• What this task involves
Please find every line in the items below that contains the string "kern", and copy each of those lines in full.

— Begin Dataset excerpts —

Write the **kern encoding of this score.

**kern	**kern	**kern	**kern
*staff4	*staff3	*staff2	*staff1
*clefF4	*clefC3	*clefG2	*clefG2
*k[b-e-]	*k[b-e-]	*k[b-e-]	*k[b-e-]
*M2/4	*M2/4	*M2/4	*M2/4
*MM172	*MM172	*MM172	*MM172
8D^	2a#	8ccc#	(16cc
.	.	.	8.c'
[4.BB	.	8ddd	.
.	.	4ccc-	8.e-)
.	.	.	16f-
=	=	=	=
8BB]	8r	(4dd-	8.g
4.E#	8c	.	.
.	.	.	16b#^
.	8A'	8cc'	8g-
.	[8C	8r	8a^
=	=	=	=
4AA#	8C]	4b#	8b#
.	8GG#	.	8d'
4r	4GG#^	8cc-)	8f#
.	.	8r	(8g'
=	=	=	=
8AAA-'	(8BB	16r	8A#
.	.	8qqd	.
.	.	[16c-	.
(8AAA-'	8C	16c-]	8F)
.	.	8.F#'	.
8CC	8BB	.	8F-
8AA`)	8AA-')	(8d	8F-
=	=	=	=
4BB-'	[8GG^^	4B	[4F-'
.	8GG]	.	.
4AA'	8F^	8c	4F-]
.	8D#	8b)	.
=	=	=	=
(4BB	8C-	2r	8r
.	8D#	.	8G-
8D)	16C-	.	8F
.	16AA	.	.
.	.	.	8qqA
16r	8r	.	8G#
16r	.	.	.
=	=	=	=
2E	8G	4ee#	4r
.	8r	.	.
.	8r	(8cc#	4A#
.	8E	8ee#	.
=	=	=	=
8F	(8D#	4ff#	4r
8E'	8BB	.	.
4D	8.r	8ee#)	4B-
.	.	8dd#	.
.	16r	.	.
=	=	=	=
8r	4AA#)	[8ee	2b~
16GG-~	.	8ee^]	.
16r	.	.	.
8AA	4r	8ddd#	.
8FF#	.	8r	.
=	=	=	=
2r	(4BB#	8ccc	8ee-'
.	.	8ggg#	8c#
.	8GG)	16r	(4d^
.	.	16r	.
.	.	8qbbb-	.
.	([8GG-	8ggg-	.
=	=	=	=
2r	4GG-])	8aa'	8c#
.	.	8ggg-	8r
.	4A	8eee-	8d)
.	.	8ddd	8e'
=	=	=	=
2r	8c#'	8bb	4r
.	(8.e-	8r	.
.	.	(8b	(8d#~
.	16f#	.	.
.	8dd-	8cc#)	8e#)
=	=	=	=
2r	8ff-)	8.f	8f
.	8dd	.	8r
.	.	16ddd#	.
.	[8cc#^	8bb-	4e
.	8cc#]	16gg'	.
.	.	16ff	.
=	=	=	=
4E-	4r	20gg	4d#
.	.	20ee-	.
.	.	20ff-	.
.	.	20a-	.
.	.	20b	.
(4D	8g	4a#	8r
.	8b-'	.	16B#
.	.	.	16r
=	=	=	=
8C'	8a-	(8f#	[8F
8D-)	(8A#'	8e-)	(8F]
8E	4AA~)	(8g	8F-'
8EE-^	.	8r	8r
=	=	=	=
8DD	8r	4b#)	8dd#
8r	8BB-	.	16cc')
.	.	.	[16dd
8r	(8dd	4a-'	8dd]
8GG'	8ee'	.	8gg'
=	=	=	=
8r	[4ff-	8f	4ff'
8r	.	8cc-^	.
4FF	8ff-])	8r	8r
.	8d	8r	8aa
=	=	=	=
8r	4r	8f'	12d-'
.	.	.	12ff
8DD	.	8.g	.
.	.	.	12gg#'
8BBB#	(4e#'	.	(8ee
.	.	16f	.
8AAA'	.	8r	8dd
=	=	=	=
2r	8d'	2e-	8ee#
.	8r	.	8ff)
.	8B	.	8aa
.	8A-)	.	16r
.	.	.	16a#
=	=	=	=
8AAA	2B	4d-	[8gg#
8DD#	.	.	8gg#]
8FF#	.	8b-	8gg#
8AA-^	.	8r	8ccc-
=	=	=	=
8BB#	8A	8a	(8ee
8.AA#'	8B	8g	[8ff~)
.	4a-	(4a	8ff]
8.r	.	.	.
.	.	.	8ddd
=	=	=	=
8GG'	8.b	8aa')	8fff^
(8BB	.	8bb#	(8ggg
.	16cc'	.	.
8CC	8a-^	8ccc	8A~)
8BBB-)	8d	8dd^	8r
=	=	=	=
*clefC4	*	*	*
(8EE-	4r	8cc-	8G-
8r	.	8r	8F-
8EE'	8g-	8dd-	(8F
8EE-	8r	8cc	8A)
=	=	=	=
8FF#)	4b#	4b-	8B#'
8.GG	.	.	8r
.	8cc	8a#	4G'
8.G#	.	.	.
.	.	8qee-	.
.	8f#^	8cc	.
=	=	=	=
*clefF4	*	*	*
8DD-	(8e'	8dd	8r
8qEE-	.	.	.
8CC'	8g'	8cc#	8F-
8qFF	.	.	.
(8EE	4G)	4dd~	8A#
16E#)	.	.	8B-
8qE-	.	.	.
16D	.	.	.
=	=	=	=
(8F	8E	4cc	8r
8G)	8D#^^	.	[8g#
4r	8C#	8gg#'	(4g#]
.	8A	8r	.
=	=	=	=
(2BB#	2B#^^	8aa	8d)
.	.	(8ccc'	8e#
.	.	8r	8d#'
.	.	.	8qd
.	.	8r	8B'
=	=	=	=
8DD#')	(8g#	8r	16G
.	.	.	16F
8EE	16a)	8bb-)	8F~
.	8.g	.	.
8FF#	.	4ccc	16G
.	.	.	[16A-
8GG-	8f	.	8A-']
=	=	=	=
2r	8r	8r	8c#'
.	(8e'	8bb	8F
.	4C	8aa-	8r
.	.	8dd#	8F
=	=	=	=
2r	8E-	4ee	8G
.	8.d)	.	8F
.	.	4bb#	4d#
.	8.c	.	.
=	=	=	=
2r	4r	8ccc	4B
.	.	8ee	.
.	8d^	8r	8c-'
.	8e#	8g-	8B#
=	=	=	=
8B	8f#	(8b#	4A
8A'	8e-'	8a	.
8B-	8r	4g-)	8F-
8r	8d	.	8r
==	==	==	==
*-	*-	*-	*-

— End Dataset excerpts —

• Exercise answer
Write the **kern encoding of this score.
**kern	**kern	**kern	**kern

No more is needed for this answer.